What to do:
Copy out word for word the stretch of rows from the line containing "pink square: moved 18 px right" through the end of the rows. Leave the pictures out of your answer.

[Dataset excerpts]
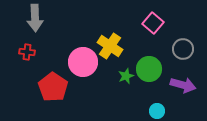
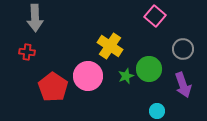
pink square: moved 2 px right, 7 px up
pink circle: moved 5 px right, 14 px down
purple arrow: rotated 55 degrees clockwise
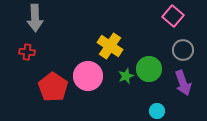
pink square: moved 18 px right
gray circle: moved 1 px down
purple arrow: moved 2 px up
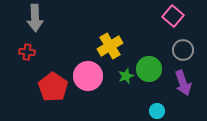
yellow cross: rotated 25 degrees clockwise
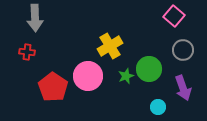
pink square: moved 1 px right
purple arrow: moved 5 px down
cyan circle: moved 1 px right, 4 px up
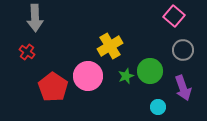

Result of the task:
pink square: moved 18 px right
gray circle: moved 1 px down
purple arrow: moved 2 px up
yellow cross: rotated 25 degrees clockwise
pink square: moved 1 px right
purple arrow: moved 5 px down
cyan circle: moved 1 px right, 4 px up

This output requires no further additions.